***** INPUT MATERIAL *****

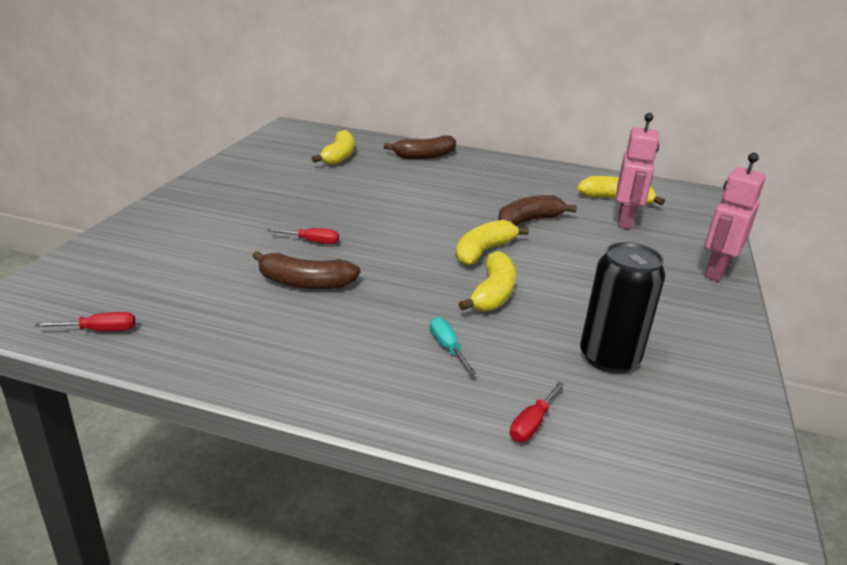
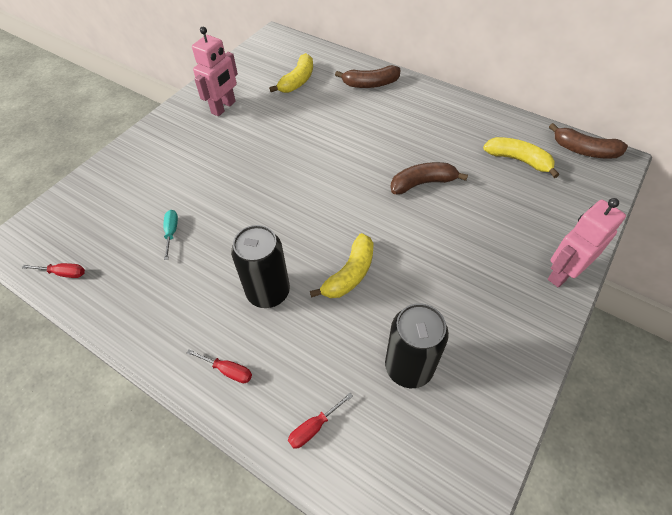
camera: 20 degrees right, 25 degrees up
(305, 283) = (213, 241): brown banana -> brown banana (584, 150)
(312, 242) = (236, 192): red screwdriver -> red screwdriver (228, 370)
(402, 317) = (268, 292): none -> black can
(447, 347) = (287, 332): turquoise screwdriver -> turquoise screwdriver (171, 232)
(483, 251) = (365, 220): yellow banana -> none
(625, 221) = (511, 193): pink robot -> pink robot (224, 107)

*****

Reproduce only those lines of the entries above that run from the line with "(483, 251) = (365, 220): yellow" to the final line.

(483, 251) = (365, 220): yellow banana -> none
(625, 221) = (511, 193): pink robot -> pink robot (224, 107)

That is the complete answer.